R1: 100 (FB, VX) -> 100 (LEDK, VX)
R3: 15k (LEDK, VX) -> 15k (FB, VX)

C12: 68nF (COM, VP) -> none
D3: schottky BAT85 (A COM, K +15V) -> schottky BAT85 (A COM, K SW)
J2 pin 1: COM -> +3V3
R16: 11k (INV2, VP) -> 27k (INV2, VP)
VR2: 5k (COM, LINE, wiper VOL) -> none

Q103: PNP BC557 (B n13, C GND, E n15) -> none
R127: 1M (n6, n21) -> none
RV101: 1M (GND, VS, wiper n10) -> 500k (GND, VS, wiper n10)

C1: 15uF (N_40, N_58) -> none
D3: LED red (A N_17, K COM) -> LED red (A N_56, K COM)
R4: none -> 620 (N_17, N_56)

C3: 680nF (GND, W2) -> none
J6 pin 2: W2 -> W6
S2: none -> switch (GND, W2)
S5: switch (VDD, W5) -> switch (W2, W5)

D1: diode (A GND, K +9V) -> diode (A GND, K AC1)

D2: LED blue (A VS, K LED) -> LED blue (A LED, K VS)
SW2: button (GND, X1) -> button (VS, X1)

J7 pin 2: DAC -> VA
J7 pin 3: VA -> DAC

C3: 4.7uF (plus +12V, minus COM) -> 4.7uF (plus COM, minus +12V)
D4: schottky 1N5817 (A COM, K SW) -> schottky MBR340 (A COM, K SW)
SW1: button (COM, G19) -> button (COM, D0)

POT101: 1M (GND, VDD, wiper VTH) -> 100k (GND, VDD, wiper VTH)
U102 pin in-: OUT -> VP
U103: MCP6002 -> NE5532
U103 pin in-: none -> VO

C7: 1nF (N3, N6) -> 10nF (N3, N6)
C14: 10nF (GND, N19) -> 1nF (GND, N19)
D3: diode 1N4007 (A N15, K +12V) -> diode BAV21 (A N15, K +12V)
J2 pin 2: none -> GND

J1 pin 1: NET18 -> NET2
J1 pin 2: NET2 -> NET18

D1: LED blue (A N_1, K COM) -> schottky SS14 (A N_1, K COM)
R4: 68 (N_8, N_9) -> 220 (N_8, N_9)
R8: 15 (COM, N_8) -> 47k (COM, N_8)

* [EXERCISE]: All records must be repeated exactly, with none skipped.

* [EXERCISE RESULT]:
R1: 100 (FB, VX) -> 100 (LEDK, VX)
R3: 15k (LEDK, VX) -> 15k (FB, VX)

C12: 68nF (COM, VP) -> none
D3: schottky BAT85 (A COM, K +15V) -> schottky BAT85 (A COM, K SW)
J2 pin 1: COM -> +3V3
R16: 11k (INV2, VP) -> 27k (INV2, VP)
VR2: 5k (COM, LINE, wiper VOL) -> none

Q103: PNP BC557 (B n13, C GND, E n15) -> none
R127: 1M (n6, n21) -> none
RV101: 1M (GND, VS, wiper n10) -> 500k (GND, VS, wiper n10)

C1: 15uF (N_40, N_58) -> none
D3: LED red (A N_17, K COM) -> LED red (A N_56, K COM)
R4: none -> 620 (N_17, N_56)

C3: 680nF (GND, W2) -> none
J6 pin 2: W2 -> W6
S2: none -> switch (GND, W2)
S5: switch (VDD, W5) -> switch (W2, W5)

D1: diode (A GND, K +9V) -> diode (A GND, K AC1)

D2: LED blue (A VS, K LED) -> LED blue (A LED, K VS)
SW2: button (GND, X1) -> button (VS, X1)

J7 pin 2: DAC -> VA
J7 pin 3: VA -> DAC

C3: 4.7uF (plus +12V, minus COM) -> 4.7uF (plus COM, minus +12V)
D4: schottky 1N5817 (A COM, K SW) -> schottky MBR340 (A COM, K SW)
SW1: button (COM, G19) -> button (COM, D0)

POT101: 1M (GND, VDD, wiper VTH) -> 100k (GND, VDD, wiper VTH)
U102 pin in-: OUT -> VP
U103: MCP6002 -> NE5532
U103 pin in-: none -> VO

C7: 1nF (N3, N6) -> 10nF (N3, N6)
C14: 10nF (GND, N19) -> 1nF (GND, N19)
D3: diode 1N4007 (A N15, K +12V) -> diode BAV21 (A N15, K +12V)
J2 pin 2: none -> GND

J1 pin 1: NET18 -> NET2
J1 pin 2: NET2 -> NET18

D1: LED blue (A N_1, K COM) -> schottky SS14 (A N_1, K COM)
R4: 68 (N_8, N_9) -> 220 (N_8, N_9)
R8: 15 (COM, N_8) -> 47k (COM, N_8)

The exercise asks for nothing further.